● **Source material**
────────────────────

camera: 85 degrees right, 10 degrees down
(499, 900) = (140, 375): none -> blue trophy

────────────────────

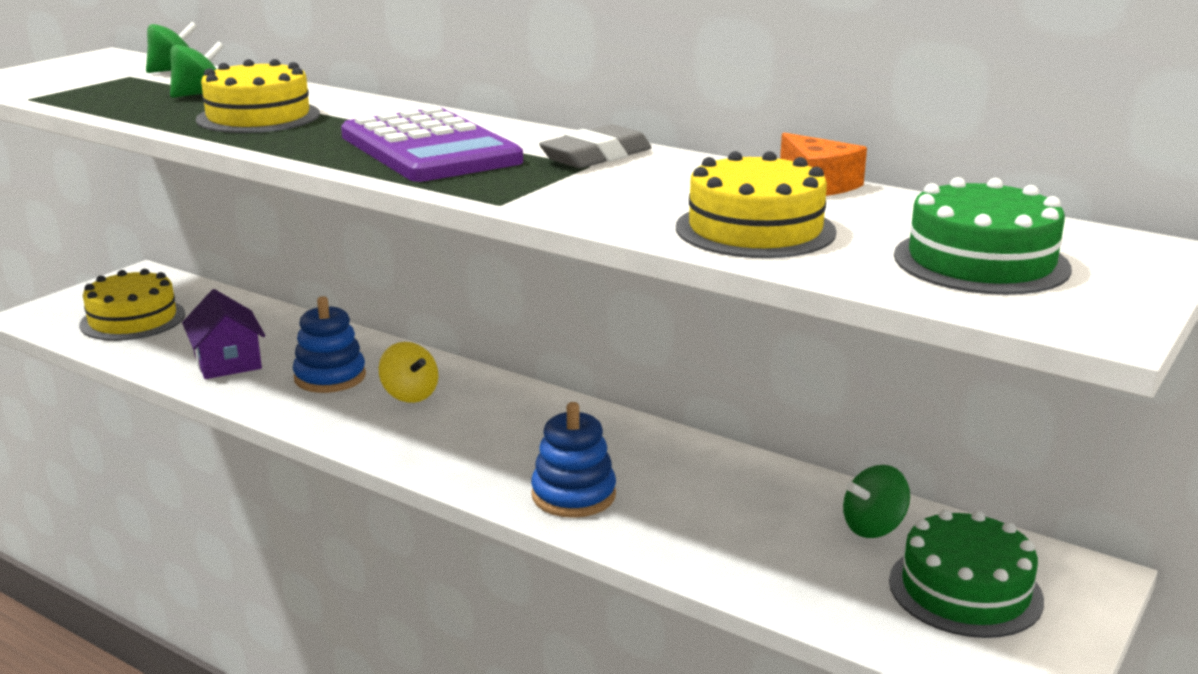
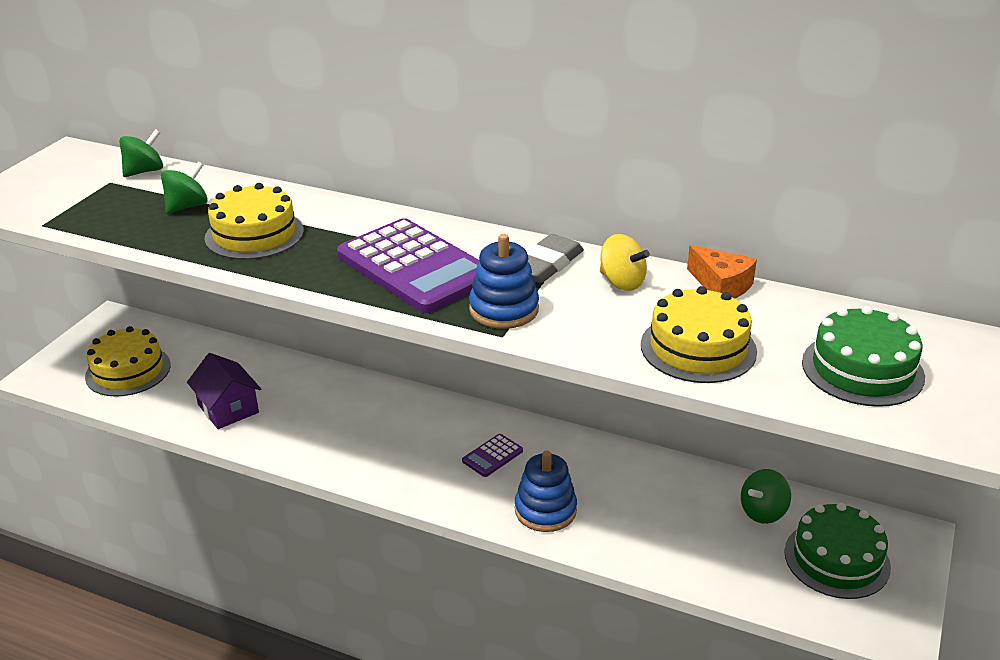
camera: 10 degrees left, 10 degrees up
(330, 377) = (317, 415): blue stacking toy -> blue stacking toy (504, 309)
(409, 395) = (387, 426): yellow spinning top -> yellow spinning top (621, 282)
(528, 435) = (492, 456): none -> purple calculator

────────────────────

● **Task requirements**
Extract exactly and only the lines above from the line containing "camera: 85 degrees right, 10 degrees down" through the line containing "(499, 900) = (140, 375): none -> blue trophy", both end lines included.

● **Answer space**
camera: 85 degrees right, 10 degrees down
(499, 900) = (140, 375): none -> blue trophy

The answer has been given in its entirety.